### Source data ###

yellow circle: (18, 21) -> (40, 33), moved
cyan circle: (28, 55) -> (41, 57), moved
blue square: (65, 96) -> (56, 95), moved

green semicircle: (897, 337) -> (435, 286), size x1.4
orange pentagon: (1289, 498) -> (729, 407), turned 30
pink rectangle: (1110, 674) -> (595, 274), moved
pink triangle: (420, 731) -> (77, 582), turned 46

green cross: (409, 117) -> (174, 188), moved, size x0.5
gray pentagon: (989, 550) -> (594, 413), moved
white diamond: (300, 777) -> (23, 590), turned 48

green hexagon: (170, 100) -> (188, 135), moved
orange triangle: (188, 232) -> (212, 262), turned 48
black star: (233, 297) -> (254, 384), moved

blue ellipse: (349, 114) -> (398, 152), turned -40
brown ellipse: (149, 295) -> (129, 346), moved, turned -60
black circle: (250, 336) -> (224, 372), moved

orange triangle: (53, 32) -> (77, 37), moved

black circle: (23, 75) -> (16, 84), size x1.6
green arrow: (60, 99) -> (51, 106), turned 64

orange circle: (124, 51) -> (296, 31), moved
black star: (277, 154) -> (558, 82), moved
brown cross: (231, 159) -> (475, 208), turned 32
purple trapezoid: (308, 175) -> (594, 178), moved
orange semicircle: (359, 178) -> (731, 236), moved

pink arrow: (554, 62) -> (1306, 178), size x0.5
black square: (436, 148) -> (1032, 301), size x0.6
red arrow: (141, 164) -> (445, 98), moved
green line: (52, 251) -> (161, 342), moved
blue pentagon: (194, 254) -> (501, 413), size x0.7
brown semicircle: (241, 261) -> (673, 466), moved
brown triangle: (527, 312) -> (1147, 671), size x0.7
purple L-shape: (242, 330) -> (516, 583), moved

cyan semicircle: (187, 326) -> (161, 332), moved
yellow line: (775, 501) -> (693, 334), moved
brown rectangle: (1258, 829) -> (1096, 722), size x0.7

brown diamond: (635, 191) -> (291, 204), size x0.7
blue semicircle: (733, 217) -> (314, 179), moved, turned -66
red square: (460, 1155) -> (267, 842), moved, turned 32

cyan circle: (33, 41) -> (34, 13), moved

###

Would you output the whole listing exactly as written?

yellow circle: (18, 21) -> (40, 33), moved
cyan circle: (28, 55) -> (41, 57), moved
blue square: (65, 96) -> (56, 95), moved

green semicircle: (897, 337) -> (435, 286), size x1.4
orange pentagon: (1289, 498) -> (729, 407), turned 30
pink rectangle: (1110, 674) -> (595, 274), moved
pink triangle: (420, 731) -> (77, 582), turned 46

green cross: (409, 117) -> (174, 188), moved, size x0.5
gray pentagon: (989, 550) -> (594, 413), moved
white diamond: (300, 777) -> (23, 590), turned 48

green hexagon: (170, 100) -> (188, 135), moved
orange triangle: (188, 232) -> (212, 262), turned 48
black star: (233, 297) -> (254, 384), moved

blue ellipse: (349, 114) -> (398, 152), turned -40
brown ellipse: (149, 295) -> (129, 346), moved, turned -60
black circle: (250, 336) -> (224, 372), moved

orange triangle: (53, 32) -> (77, 37), moved

black circle: (23, 75) -> (16, 84), size x1.6
green arrow: (60, 99) -> (51, 106), turned 64

orange circle: (124, 51) -> (296, 31), moved
black star: (277, 154) -> (558, 82), moved
brown cross: (231, 159) -> (475, 208), turned 32
purple trapezoid: (308, 175) -> (594, 178), moved
orange semicircle: (359, 178) -> (731, 236), moved

pink arrow: (554, 62) -> (1306, 178), size x0.5
black square: (436, 148) -> (1032, 301), size x0.6
red arrow: (141, 164) -> (445, 98), moved
green line: (52, 251) -> (161, 342), moved
blue pentagon: (194, 254) -> (501, 413), size x0.7
brown semicircle: (241, 261) -> (673, 466), moved
brown triangle: (527, 312) -> (1147, 671), size x0.7
purple L-shape: (242, 330) -> (516, 583), moved

cyan semicircle: (187, 326) -> (161, 332), moved
yellow line: (775, 501) -> (693, 334), moved
brown rectangle: (1258, 829) -> (1096, 722), size x0.7

brown diamond: (635, 191) -> (291, 204), size x0.7
blue semicircle: (733, 217) -> (314, 179), moved, turned -66
red square: (460, 1155) -> (267, 842), moved, turned 32

cyan circle: (33, 41) -> (34, 13), moved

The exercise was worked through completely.